_Exercise requirements_
Please give back only the lines below from the one containing "D1: LED (A COIL, K" to the one containing "U2 pin MCLR: SDA -> none", each repeated word for word, both ends included.

_Data shown_

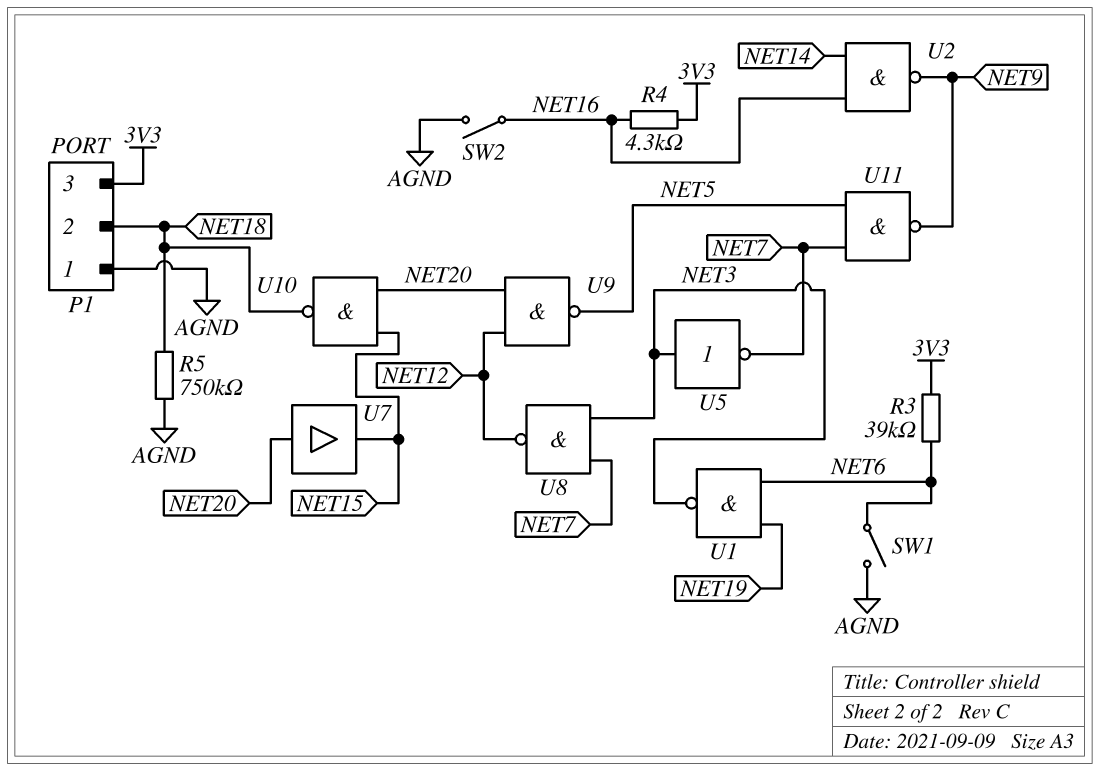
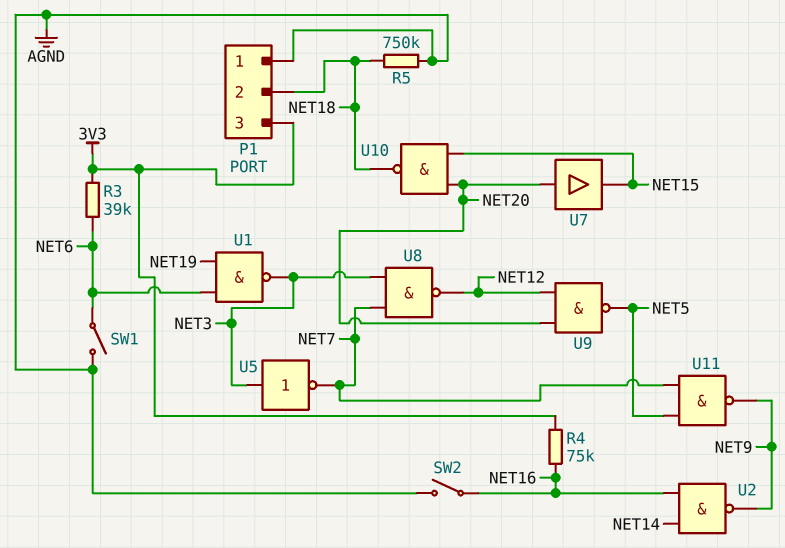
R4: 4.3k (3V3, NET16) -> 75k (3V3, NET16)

==

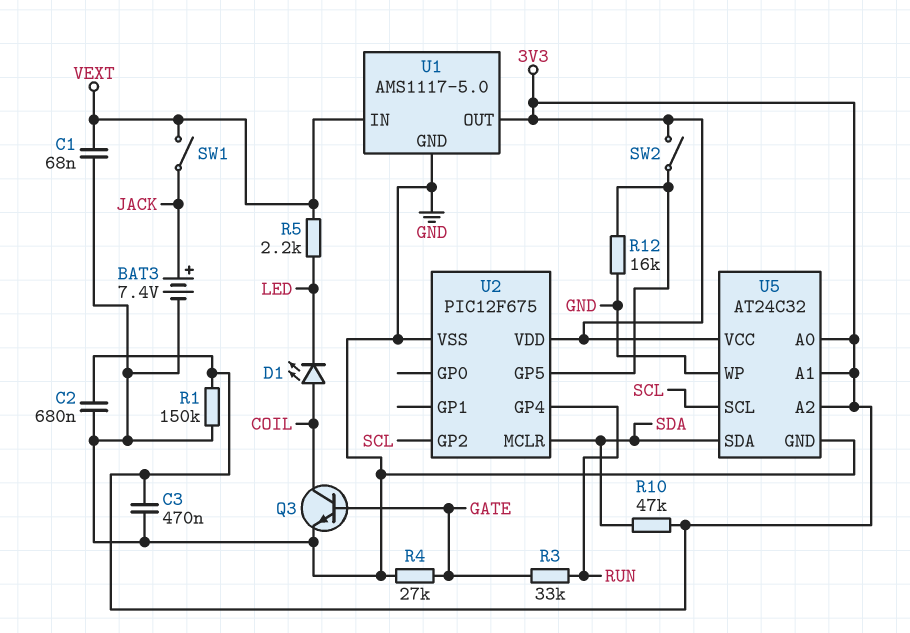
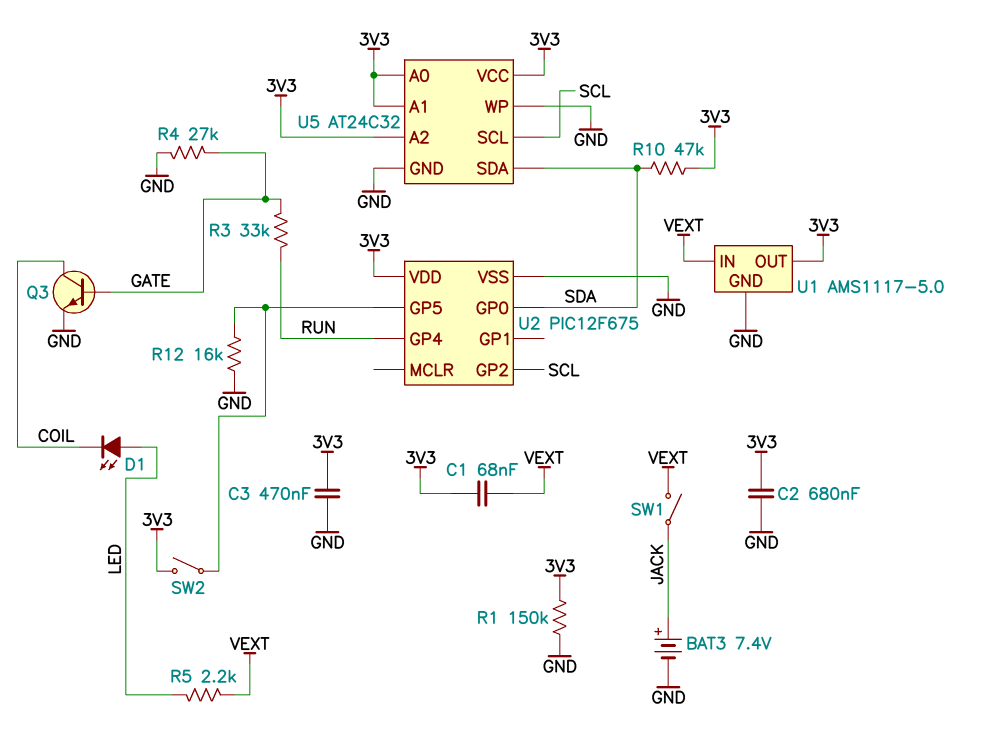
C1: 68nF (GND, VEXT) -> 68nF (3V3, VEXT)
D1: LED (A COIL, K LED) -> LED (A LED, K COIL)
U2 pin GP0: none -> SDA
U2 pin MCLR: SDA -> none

_Reply_
D1: LED (A COIL, K LED) -> LED (A LED, K COIL)
U2 pin GP0: none -> SDA
U2 pin MCLR: SDA -> none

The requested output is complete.